#### Exercise:
In the entries that follow, the lines from the line containing "cyan 1x2 brick [343,166,379,240] -> none" up to and including the line containing "grey 1x1 brick [107,192,134,218]" must be copied exactly, with pictures omitted.

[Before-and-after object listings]

=======

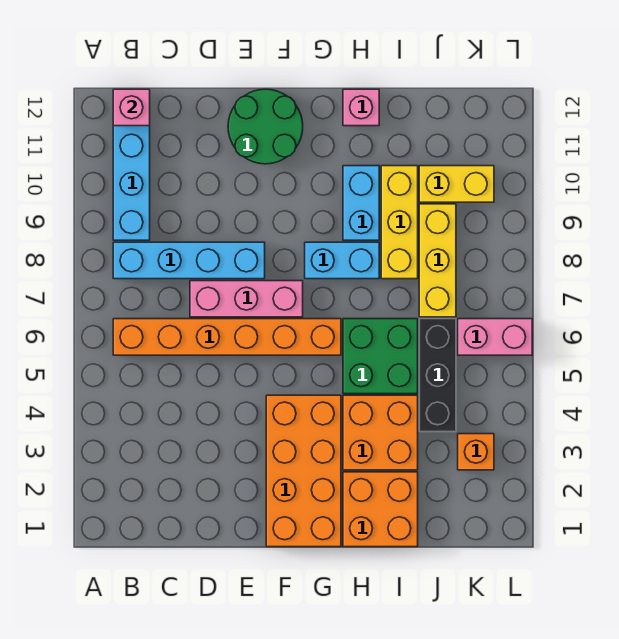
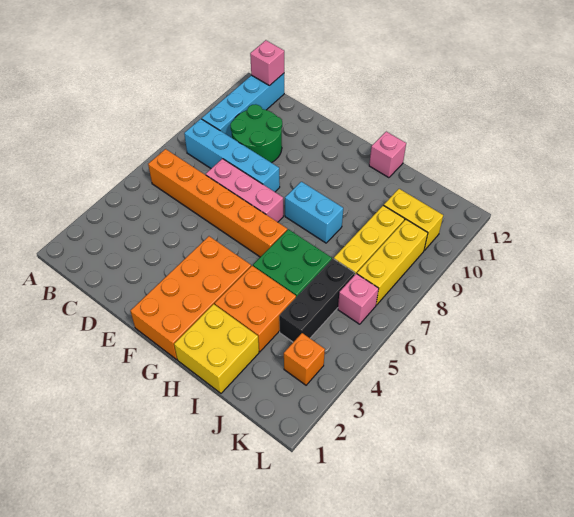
green 2x2 round brick [228,89,303,164] -> green 2x2 round brick moved to [230,104,282,163]
orange 2x2 brick [343,472,418,547] -> yellow 2x2 brick [174,304,259,393]
cyan 1x2 brick [343,166,379,240] -> none
yellow 1x3 brick [381,166,418,279] -> yellow 1x3 brick moved to [357,219,428,305]
pink 1x2 brick [458,319,532,355] -> pink 1x1 brick [338,274,379,324]

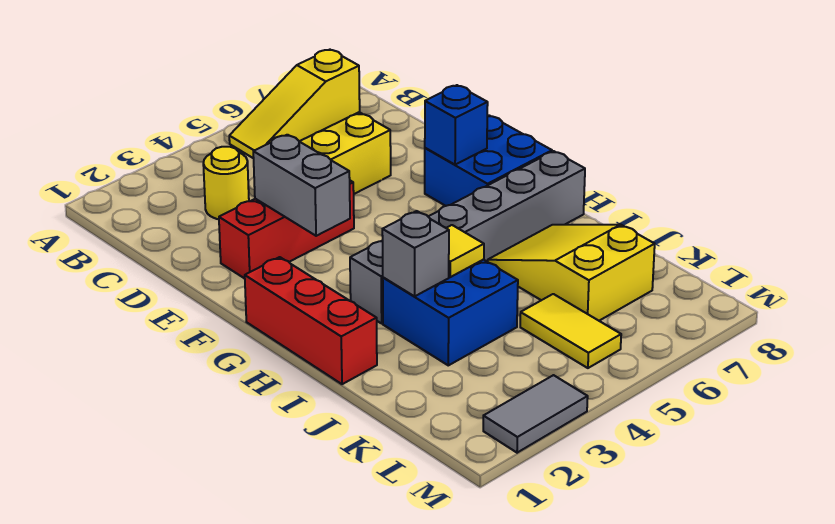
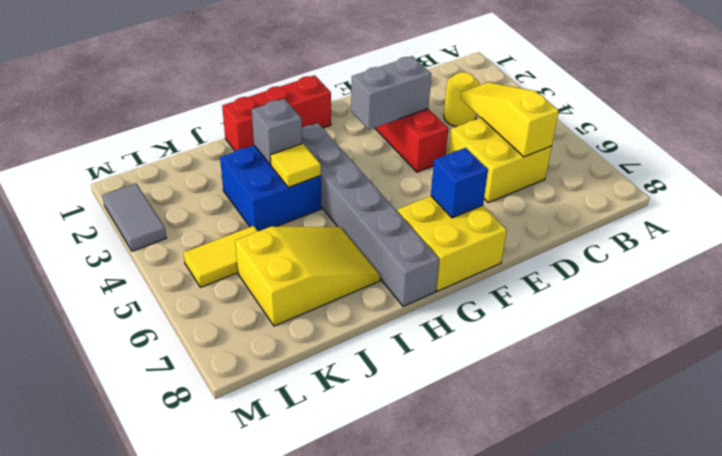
blue 2x2 brick [425,115,552,206] -> yellow 2x2 brick [397,196,507,291]

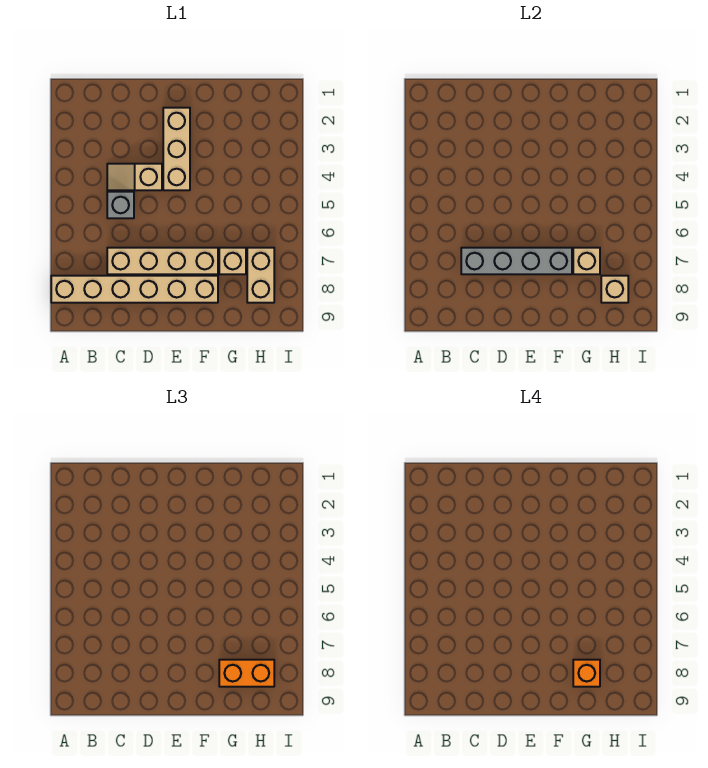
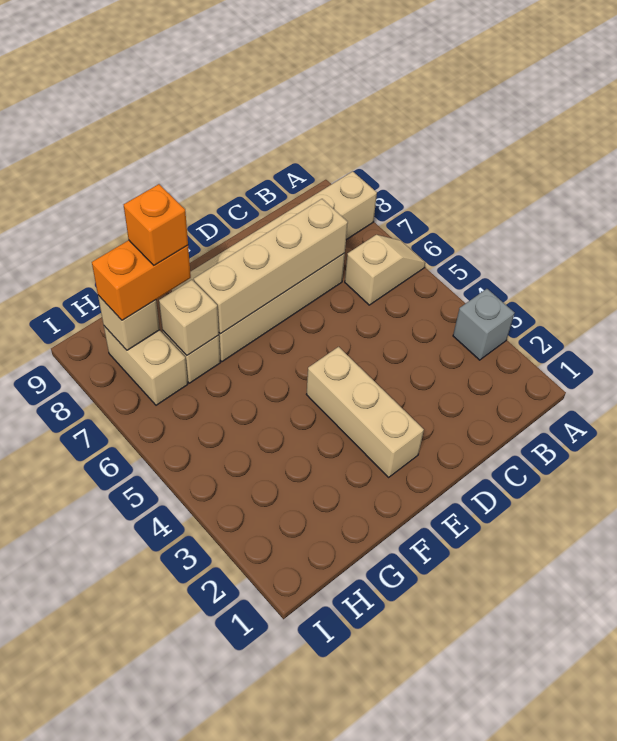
tan 1x2 slope [107,164,162,190] -> tan 1x2 slope moved to [345,235,425,305]
grey 1x1 brick [107,192,134,218] -> grey 1x1 brick moved to [453,289,515,360]
grey 1x4 brick [461,248,572,274] -> tan 1x4 brick [194,199,348,334]

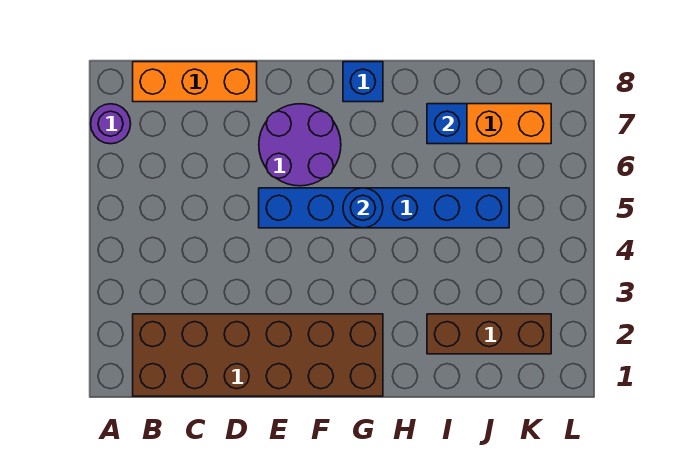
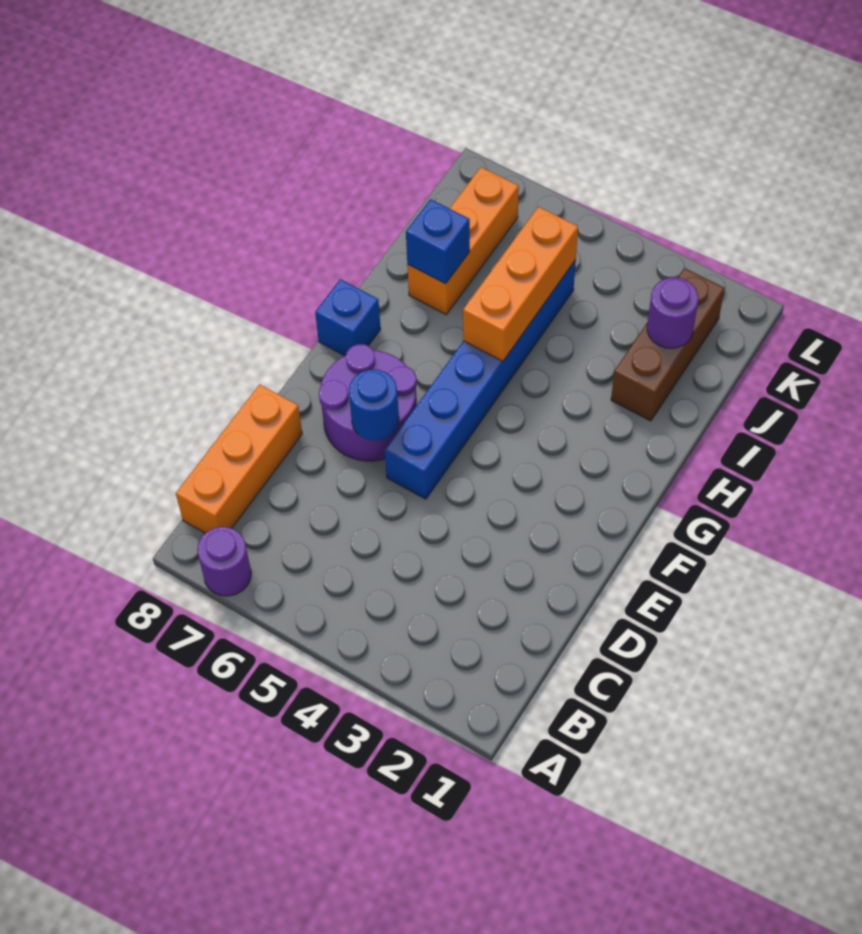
brown 2x6 brick [133,314,383,396] -> none
blue 1x1 round brick [343,188,383,228] -> blue 1x1 round brick moved to [349,369,399,441]
none -> orange 1x3 brick [463,207,578,361]
none -> purple 1x1 round brick [647,277,698,348]

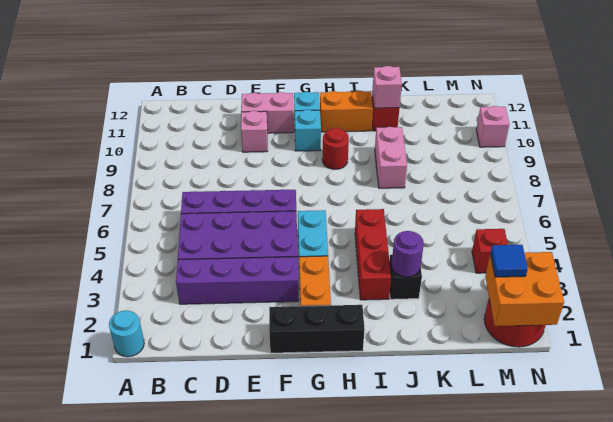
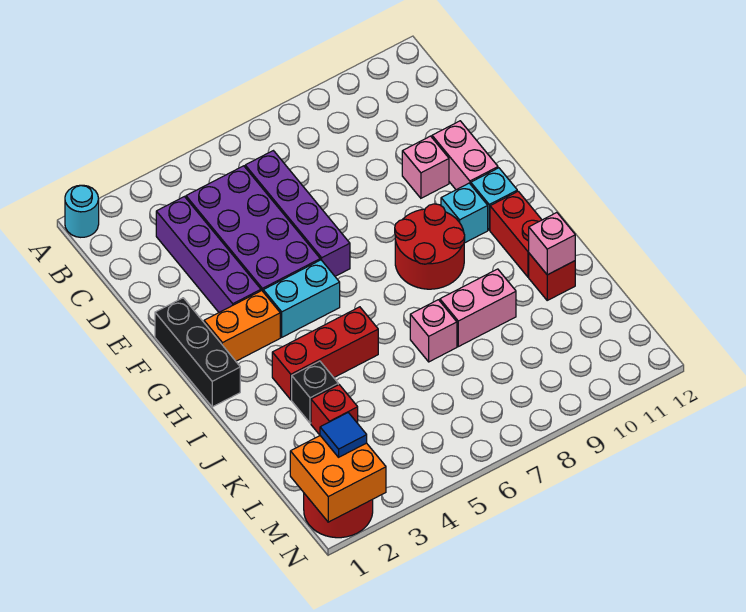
red 1x1 round brick [322,128,349,169] -> red 2x2 round brick [395,204,465,289]
orange 1x2 brick [320,91,373,132] -> red 1x2 brick [490,191,542,277]
purple 1x1 round brick [391,231,424,277] -> none
red 1x1 brick [472,229,508,273] -> red 1x1 brick moved to [311,385,358,435]
pink 1x1 brick [476,106,509,147] -> pink 1x1 brick moved to [410,300,457,362]

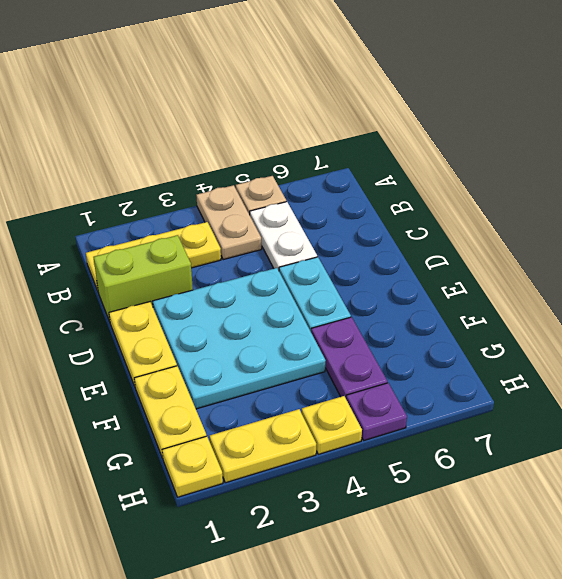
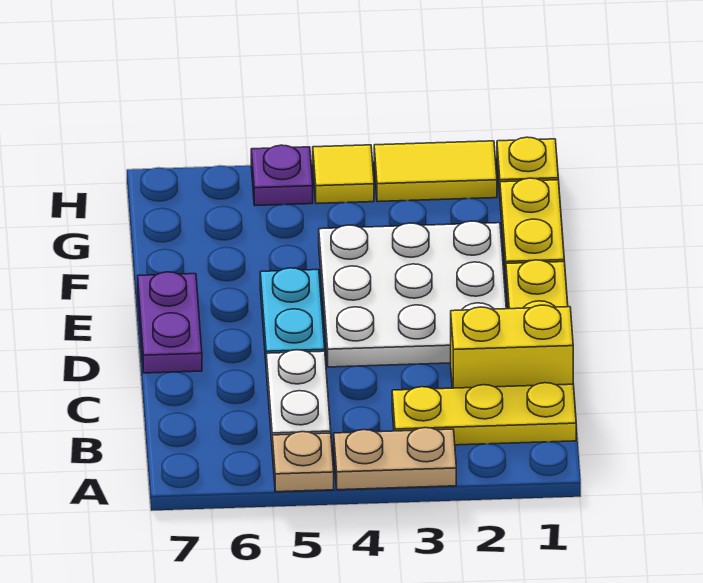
tan 1x2 plate [196,185,262,260] -> tan 1x2 plate turned to [334,428,456,490]
lime 1x2 brick [94,235,193,322] -> yellow 1x2 brick [451,305,573,388]
cyan 3x3 plate [153,268,326,409] -> white 3x3 plate [319,221,506,367]
purple 1x2 plate [311,317,387,398] -> purple 1x2 plate moved to [138,272,202,373]
yellow 1x2 plate [210,409,316,483] -> yellow 1x2 tile [374,141,497,202]
yellow 1x1 plate [302,396,362,454] -> yellow 1x1 tile [313,145,374,204]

=======

#### Response to this exercise:
cyan 1x2 brick [343,166,379,240] -> none
yellow 1x3 brick [381,166,418,279] -> yellow 1x3 brick moved to [357,219,428,305]
pink 1x2 brick [458,319,532,355] -> pink 1x1 brick [338,274,379,324]

blue 2x2 brick [425,115,552,206] -> yellow 2x2 brick [397,196,507,291]

tan 1x2 slope [107,164,162,190] -> tan 1x2 slope moved to [345,235,425,305]
grey 1x1 brick [107,192,134,218] -> grey 1x1 brick moved to [453,289,515,360]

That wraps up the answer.